# [Given entries]

****************

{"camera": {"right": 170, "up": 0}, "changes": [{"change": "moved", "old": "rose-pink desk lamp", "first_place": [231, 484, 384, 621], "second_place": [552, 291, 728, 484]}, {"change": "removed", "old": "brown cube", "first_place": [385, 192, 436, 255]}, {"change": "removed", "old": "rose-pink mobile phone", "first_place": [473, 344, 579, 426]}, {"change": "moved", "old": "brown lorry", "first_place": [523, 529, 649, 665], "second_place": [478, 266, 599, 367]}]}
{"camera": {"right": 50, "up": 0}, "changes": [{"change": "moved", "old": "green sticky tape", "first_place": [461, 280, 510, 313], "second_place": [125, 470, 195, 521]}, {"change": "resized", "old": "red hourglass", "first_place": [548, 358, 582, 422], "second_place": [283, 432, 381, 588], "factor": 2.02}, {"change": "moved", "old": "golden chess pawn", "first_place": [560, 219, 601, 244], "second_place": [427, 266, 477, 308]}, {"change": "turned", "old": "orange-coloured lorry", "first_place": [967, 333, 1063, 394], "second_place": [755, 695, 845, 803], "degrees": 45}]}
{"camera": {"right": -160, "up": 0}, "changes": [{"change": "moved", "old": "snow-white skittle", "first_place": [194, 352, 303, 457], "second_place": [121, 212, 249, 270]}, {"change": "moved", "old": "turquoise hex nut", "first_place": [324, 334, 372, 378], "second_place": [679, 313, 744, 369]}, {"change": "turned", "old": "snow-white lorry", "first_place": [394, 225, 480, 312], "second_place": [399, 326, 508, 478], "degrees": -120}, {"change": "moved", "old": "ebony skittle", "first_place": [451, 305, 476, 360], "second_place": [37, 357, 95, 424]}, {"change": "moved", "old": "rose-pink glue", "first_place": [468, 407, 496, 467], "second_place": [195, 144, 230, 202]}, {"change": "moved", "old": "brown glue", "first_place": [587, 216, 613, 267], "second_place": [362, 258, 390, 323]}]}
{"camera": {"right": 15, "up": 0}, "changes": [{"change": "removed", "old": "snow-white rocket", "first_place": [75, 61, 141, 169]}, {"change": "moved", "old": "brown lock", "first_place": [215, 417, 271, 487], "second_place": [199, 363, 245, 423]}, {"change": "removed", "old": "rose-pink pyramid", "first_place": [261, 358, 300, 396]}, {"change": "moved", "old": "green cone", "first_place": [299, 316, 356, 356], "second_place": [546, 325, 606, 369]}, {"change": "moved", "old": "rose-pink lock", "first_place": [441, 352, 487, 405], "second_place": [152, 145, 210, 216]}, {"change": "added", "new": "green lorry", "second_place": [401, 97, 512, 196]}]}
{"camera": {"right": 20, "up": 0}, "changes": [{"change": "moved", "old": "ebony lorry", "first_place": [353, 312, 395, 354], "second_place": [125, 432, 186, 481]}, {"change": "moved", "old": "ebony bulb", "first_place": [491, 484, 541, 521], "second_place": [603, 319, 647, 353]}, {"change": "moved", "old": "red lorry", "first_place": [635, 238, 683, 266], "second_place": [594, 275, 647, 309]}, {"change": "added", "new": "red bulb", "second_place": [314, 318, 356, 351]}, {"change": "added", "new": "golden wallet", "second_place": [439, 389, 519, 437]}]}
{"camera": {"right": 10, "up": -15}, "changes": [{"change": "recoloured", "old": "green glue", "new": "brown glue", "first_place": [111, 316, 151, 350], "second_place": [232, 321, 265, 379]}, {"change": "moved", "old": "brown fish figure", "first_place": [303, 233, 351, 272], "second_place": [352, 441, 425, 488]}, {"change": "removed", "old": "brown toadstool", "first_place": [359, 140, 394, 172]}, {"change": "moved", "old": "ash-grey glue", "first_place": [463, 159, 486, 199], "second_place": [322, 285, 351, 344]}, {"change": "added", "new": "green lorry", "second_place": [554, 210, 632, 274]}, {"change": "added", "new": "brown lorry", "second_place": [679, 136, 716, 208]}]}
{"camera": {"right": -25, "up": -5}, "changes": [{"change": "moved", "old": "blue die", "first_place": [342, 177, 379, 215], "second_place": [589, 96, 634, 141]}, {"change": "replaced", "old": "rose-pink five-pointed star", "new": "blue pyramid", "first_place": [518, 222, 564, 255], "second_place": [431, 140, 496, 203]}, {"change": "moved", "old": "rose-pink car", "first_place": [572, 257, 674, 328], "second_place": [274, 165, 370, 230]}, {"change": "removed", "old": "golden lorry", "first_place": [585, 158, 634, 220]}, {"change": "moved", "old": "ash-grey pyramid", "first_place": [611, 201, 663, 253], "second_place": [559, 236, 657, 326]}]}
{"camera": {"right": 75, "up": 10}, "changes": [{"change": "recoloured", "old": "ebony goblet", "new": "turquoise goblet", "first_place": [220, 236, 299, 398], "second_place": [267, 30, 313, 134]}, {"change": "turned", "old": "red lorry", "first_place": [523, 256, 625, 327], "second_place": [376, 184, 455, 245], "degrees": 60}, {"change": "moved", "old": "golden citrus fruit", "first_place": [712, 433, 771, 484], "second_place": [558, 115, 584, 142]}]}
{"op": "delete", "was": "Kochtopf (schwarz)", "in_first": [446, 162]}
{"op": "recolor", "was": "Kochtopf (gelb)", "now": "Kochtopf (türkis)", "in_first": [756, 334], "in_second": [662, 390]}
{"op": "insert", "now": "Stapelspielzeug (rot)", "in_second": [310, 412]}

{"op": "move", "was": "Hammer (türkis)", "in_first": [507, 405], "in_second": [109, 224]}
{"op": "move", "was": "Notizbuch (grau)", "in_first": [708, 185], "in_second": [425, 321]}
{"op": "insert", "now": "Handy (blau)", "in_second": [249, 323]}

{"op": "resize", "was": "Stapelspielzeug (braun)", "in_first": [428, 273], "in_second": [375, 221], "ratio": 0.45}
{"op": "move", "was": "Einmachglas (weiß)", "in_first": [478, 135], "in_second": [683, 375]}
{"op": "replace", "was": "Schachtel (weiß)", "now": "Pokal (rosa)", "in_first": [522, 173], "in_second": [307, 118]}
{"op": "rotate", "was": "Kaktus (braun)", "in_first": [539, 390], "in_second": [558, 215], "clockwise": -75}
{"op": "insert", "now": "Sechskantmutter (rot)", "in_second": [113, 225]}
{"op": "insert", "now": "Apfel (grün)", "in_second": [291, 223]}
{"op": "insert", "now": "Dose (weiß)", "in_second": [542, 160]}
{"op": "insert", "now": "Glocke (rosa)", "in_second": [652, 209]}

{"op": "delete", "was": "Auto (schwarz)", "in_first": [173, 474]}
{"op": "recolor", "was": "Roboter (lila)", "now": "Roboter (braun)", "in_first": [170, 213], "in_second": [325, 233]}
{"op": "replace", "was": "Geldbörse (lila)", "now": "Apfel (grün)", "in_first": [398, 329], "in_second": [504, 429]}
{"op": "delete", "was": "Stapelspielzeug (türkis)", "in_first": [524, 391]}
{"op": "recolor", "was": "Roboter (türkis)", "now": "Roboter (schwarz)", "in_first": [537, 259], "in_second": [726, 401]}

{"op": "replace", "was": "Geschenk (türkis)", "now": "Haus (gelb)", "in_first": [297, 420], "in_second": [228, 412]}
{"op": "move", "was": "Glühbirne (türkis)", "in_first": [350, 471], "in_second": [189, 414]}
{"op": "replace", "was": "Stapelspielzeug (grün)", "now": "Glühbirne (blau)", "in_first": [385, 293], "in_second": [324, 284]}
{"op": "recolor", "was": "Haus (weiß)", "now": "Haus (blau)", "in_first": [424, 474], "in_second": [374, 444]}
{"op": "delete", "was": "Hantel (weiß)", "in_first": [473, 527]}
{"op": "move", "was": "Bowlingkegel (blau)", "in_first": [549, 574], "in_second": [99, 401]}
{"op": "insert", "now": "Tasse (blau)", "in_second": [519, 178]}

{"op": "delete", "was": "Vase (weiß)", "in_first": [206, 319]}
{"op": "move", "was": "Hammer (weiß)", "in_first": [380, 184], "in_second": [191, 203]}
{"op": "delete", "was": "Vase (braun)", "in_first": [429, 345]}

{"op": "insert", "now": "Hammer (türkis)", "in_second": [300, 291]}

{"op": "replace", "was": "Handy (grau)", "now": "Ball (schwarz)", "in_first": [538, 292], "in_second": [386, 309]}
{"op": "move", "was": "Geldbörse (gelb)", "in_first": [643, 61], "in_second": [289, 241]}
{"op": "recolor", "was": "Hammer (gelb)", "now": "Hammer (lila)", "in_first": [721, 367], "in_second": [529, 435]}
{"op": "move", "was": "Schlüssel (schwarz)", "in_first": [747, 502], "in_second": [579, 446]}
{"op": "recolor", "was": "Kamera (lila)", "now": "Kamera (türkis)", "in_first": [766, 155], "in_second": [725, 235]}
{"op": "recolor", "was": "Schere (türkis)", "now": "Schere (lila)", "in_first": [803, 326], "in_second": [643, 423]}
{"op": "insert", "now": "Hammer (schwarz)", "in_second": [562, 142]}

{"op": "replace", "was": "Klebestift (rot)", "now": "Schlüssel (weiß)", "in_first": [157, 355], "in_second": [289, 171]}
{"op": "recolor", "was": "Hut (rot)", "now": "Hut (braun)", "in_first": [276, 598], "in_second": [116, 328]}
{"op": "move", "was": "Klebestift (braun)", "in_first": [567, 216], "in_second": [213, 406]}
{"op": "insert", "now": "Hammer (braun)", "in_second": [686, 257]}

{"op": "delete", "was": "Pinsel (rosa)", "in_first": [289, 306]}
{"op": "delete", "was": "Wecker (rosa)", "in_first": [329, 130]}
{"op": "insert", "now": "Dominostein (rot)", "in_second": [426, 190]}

****************

# [What you will do]
Among the lines above, find those holding "grau" and copy each one.

# [Result below]
{"op": "move", "was": "Notizbuch (grau)", "in_first": [708, 185], "in_second": [425, 321]}
{"op": "replace", "was": "Handy (grau)", "now": "Ball (schwarz)", "in_first": [538, 292], "in_second": [386, 309]}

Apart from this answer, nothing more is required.